### What you should do
Copy every line of the data that contains the string "phone".

============================================================

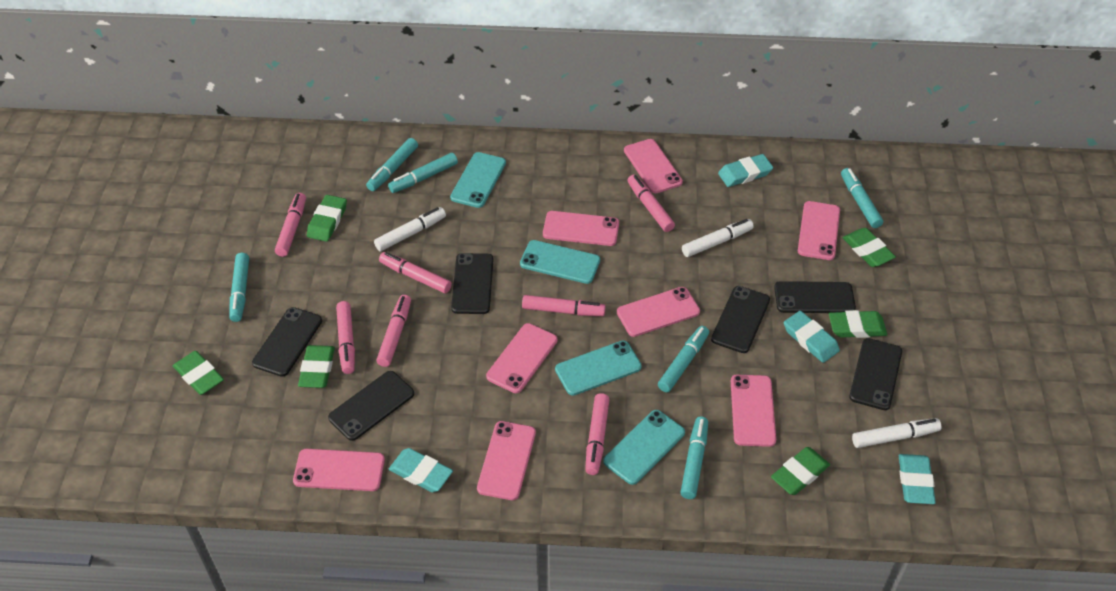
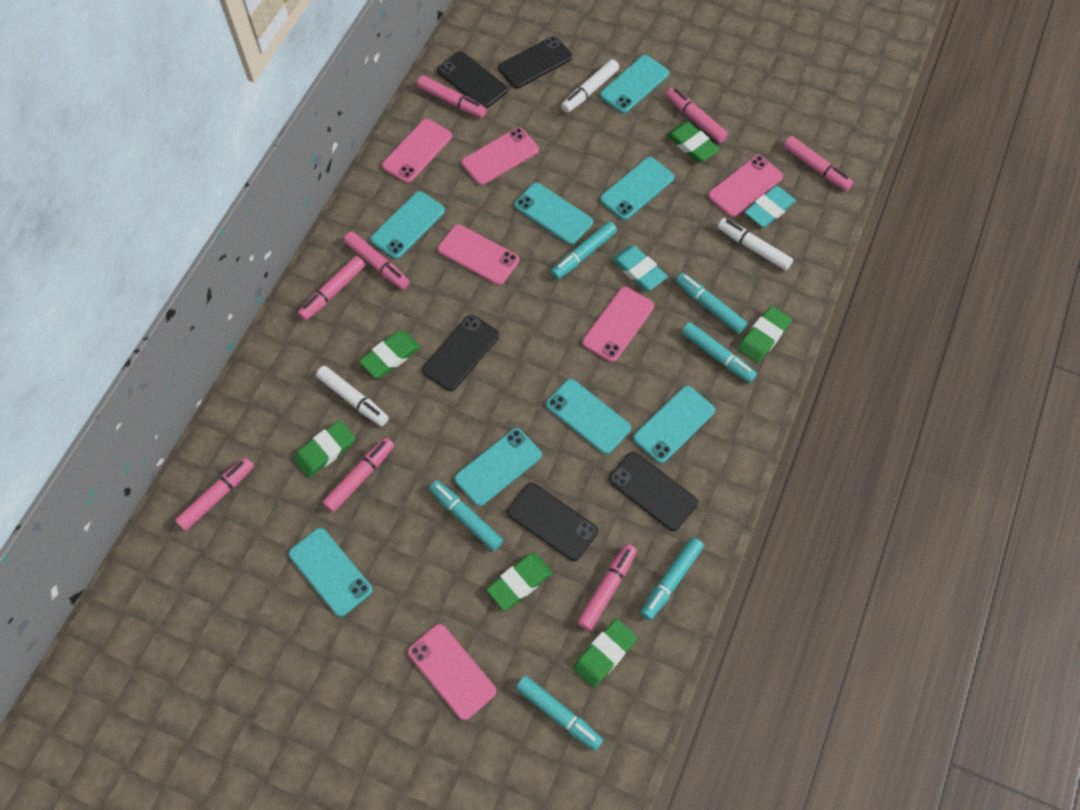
black phone: 6 -> 5
pink marker: 7 -> 8
pink phone: 8 -> 6
turquoise eraser: 4 -> 2
turquoise phone: 4 -> 8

============================================================

### Answer box
black phone: 6 -> 5
pink phone: 8 -> 6
turquoise phone: 4 -> 8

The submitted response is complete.